(PROVIDED DATA begins)

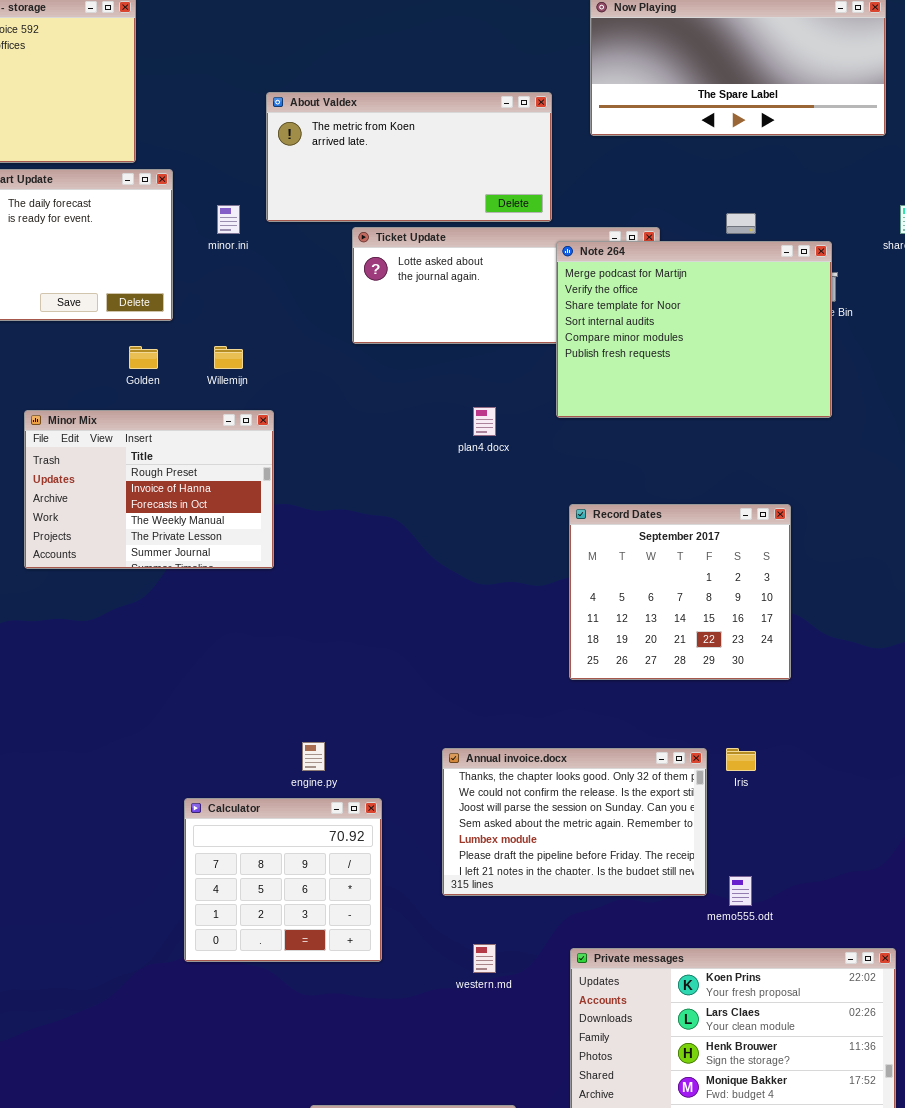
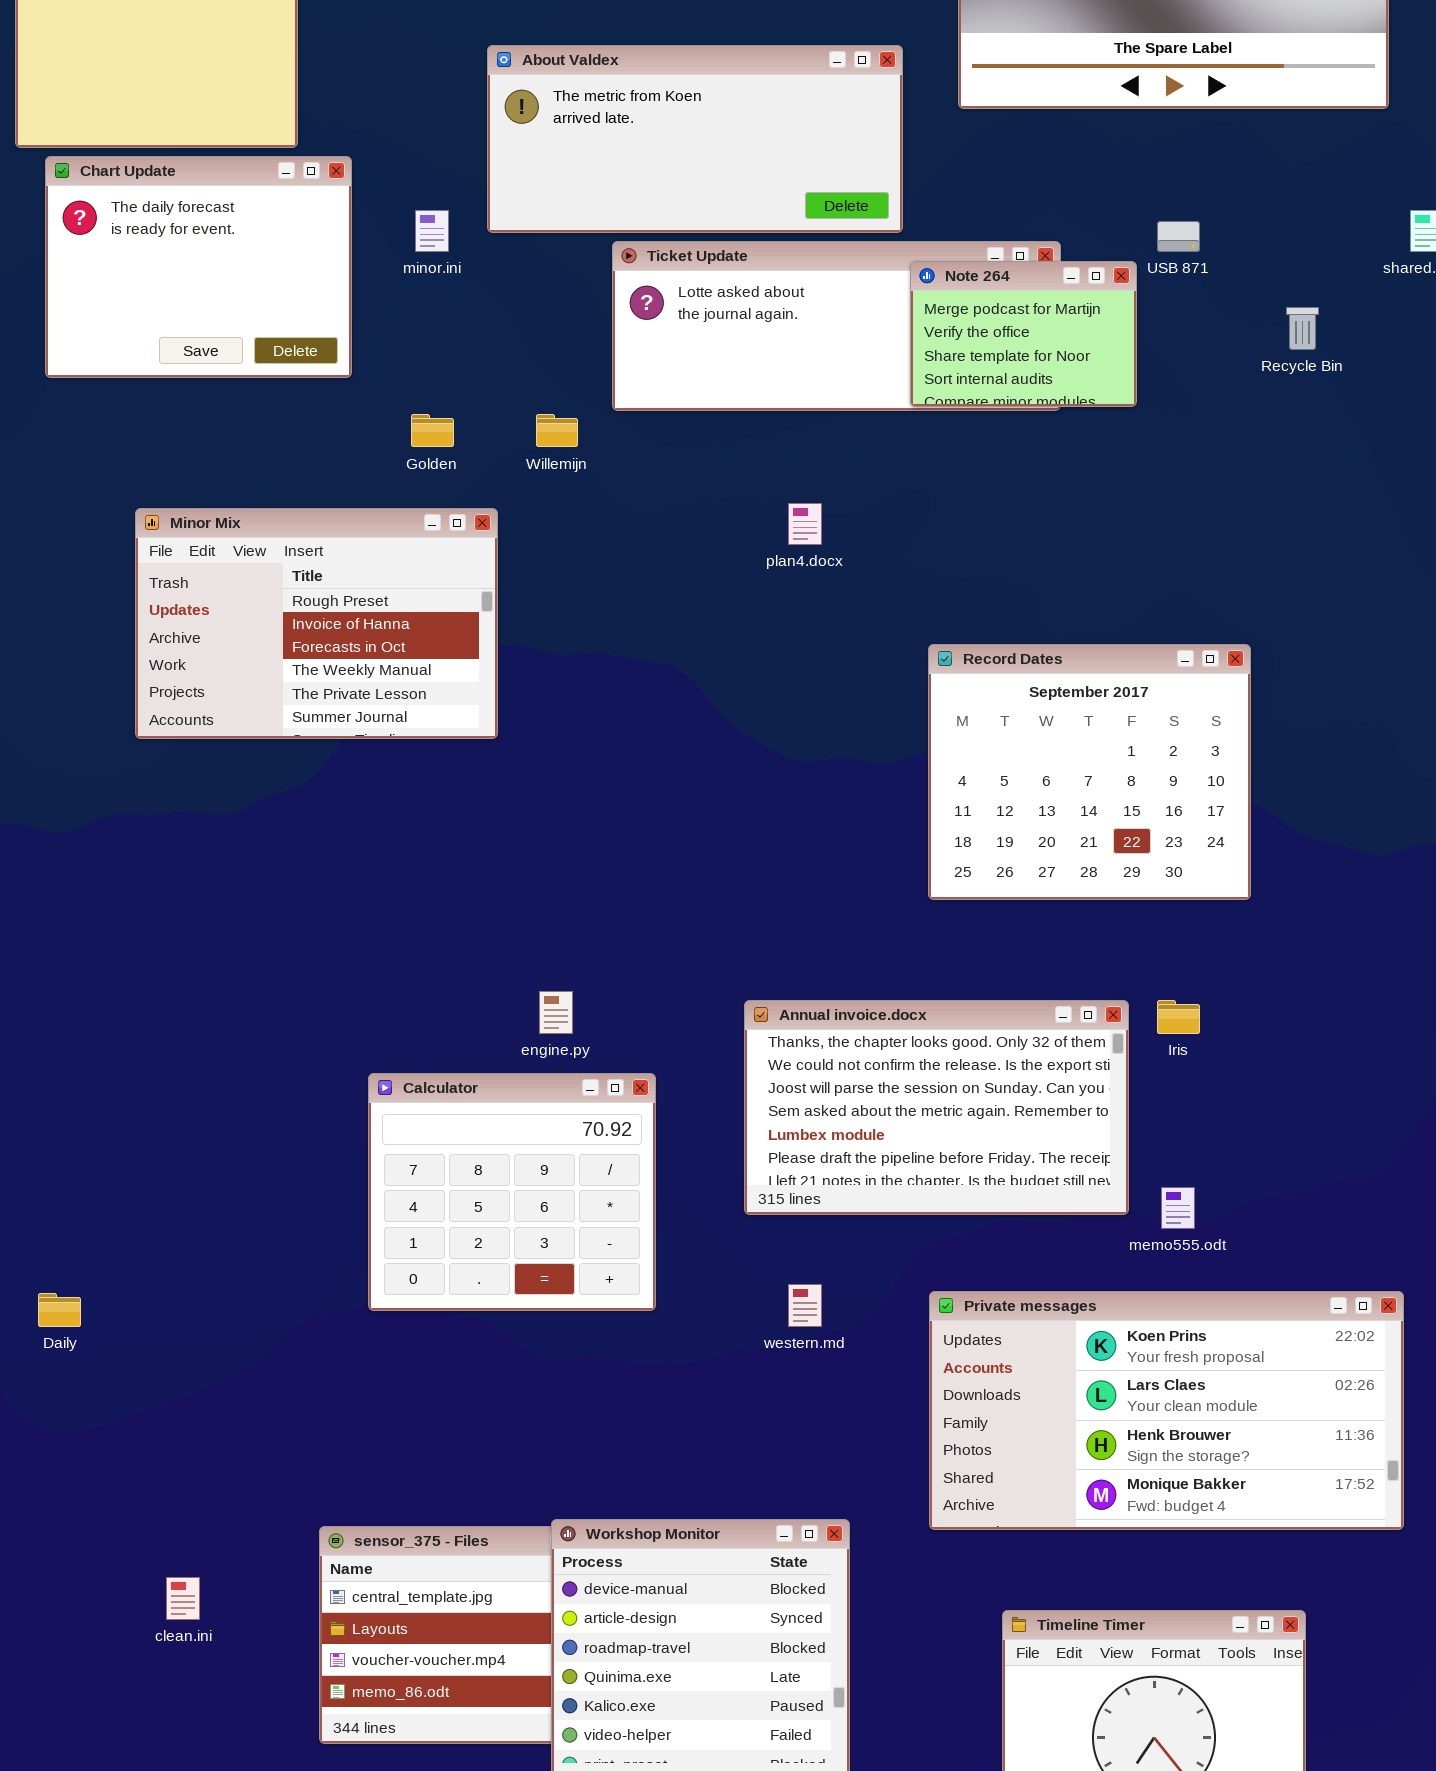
Note 264: [556,241,832,418] -> [910,261,1137,407], resized
Golden: [129,346,158,369] -> [411,414,454,447], moved
Willemijn: [214,346,243,369] -> [536,414,578,447], moved

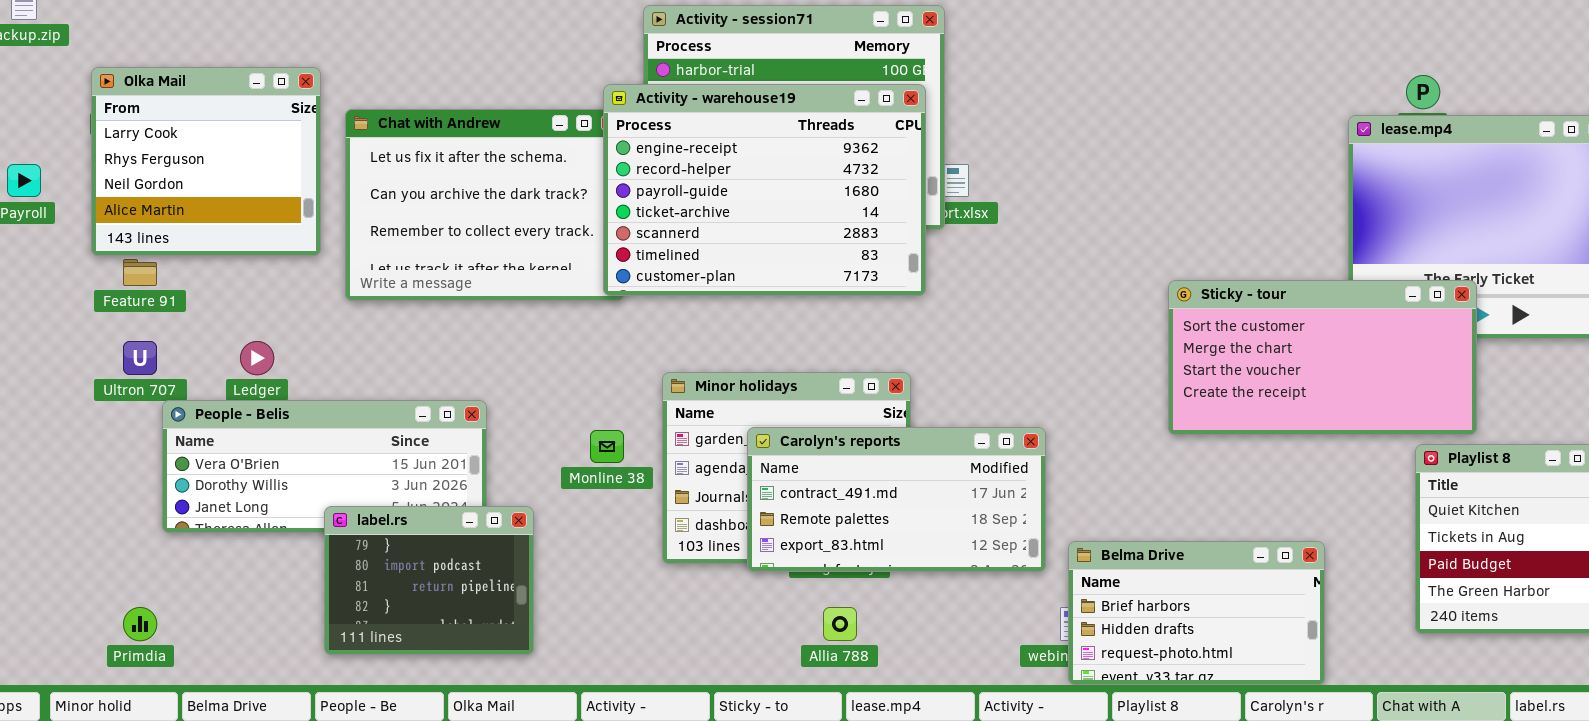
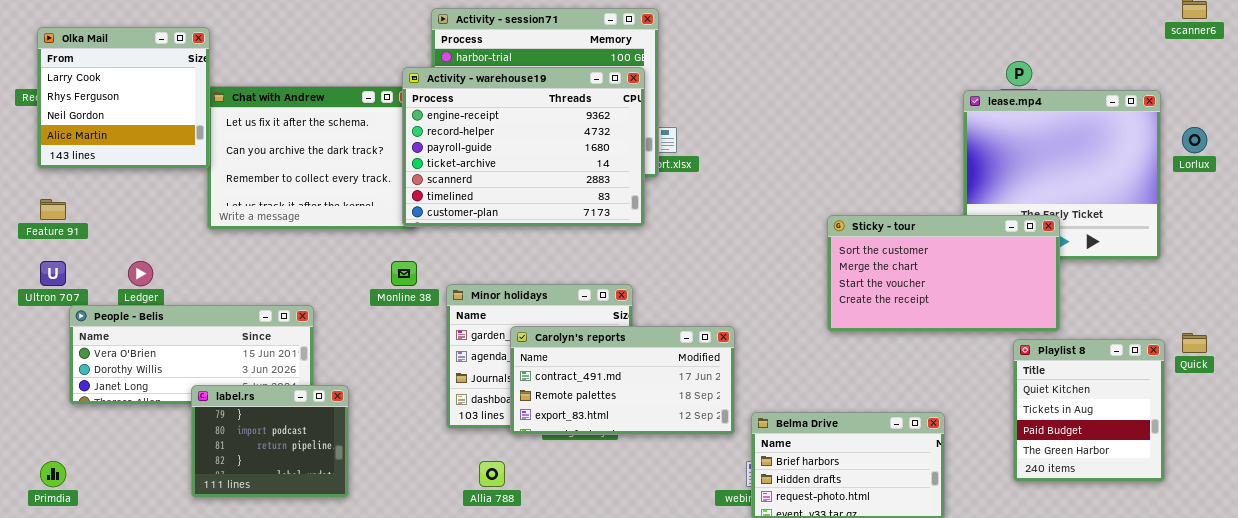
Olka Mail: [91,67,321,256] -> [37,27,210,169], moved
Monline 38: [590,430,624,463] -> [391,261,417,286], moved
Allia 788: [823,607,857,641] -> [479,461,505,487], moved

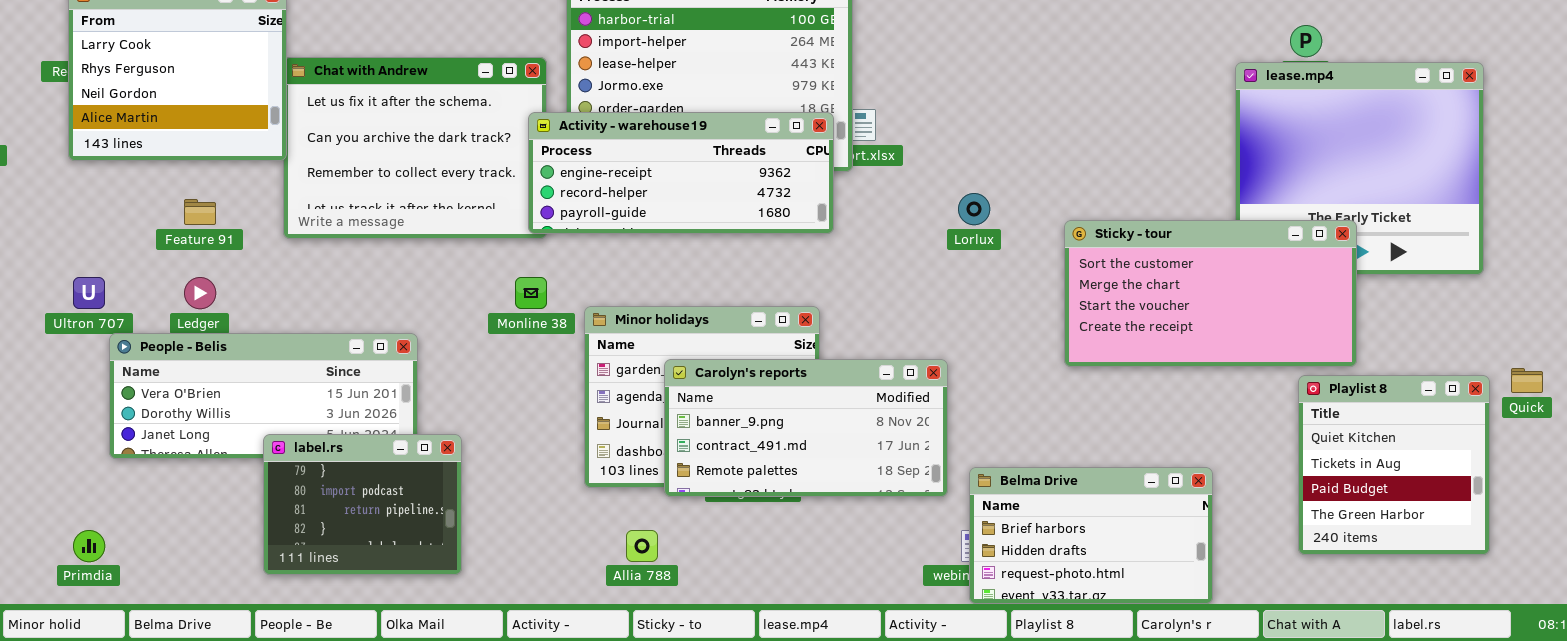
Activity - warehouse19: [402,67,645,227] -> [528,112,834,234], resized
Lorlux: [1182,127,1207,153] -> [958,193,990,225], moved
Feature 91: [40,199,66,220] -> [184,199,216,225], moved
Carolyn's reports: [510,326,735,435] -> [664,359,948,497], scrolled up 1 row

(PROVIDED DATA ends)

● **EXERCISE DESCRIPTION**
Copy every line of the records above that contains "resized".

● **YOUR SOLUTION**
Note 264: [556,241,832,418] -> [910,261,1137,407], resized
Activity - warehouse19: [402,67,645,227] -> [528,112,834,234], resized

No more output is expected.